Work item: Locate the string "moved" in the listing below. Copy every line where it is found.

Input material:
════
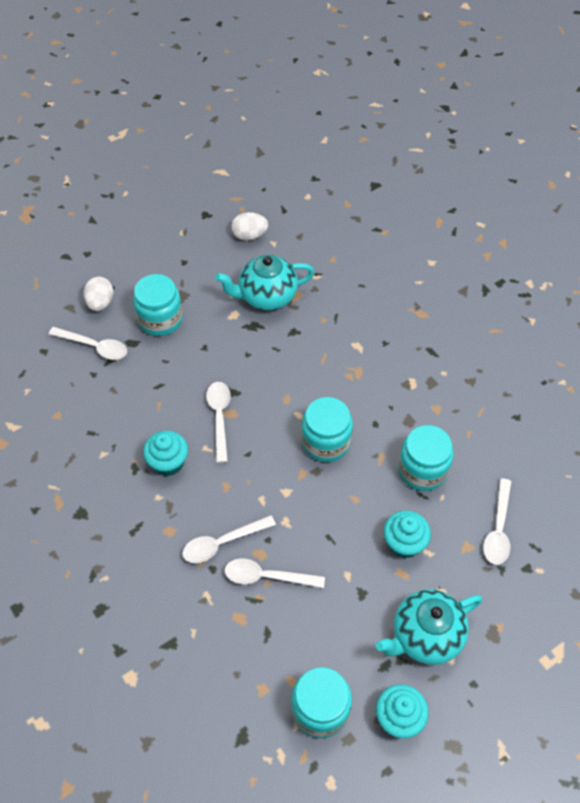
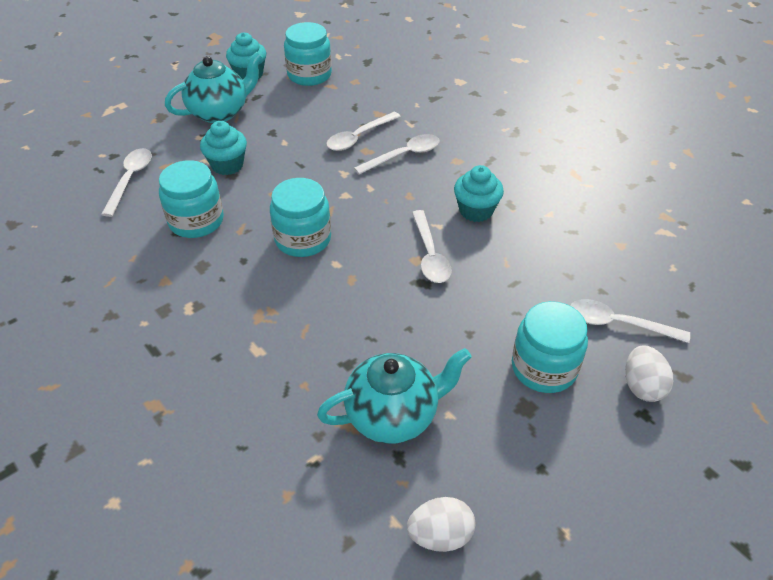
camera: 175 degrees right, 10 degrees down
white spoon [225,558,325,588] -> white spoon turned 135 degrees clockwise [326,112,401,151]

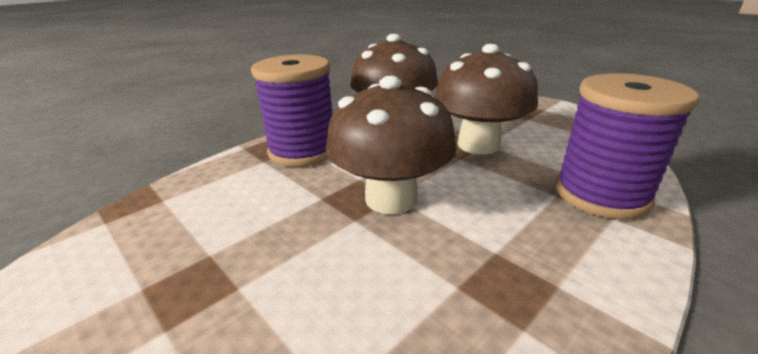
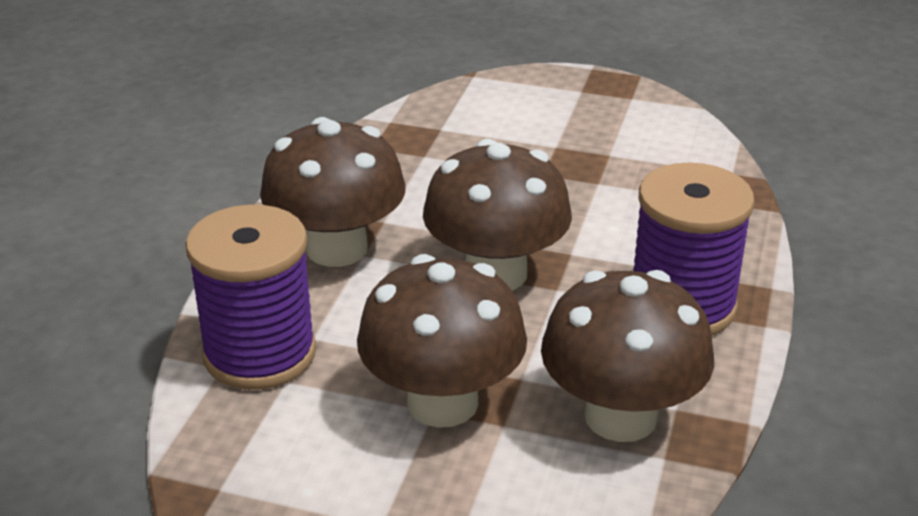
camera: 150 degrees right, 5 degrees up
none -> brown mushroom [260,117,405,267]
════
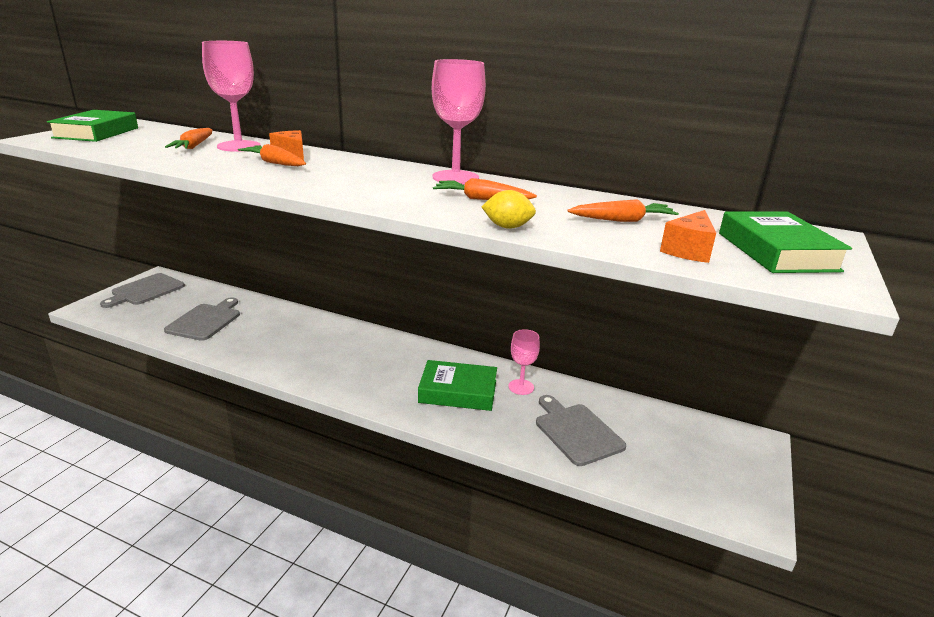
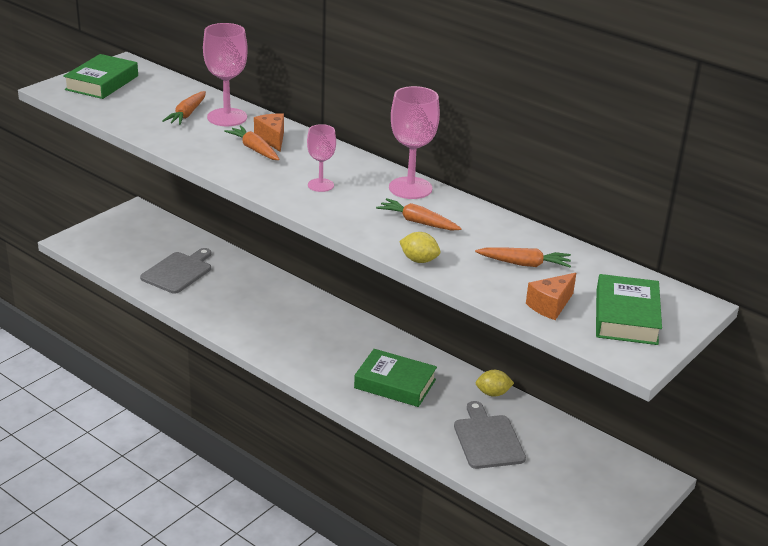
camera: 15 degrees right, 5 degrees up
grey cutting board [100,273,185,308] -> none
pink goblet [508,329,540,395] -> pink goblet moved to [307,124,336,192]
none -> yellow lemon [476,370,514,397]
════
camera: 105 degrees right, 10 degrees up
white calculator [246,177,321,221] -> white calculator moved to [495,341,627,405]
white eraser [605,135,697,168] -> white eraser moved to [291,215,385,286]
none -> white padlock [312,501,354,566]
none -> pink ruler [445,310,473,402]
════
Finished exercise:
pink goblet [508,329,540,395] -> pink goblet moved to [307,124,336,192]
white calculator [246,177,321,221] -> white calculator moved to [495,341,627,405]
white eraser [605,135,697,168] -> white eraser moved to [291,215,385,286]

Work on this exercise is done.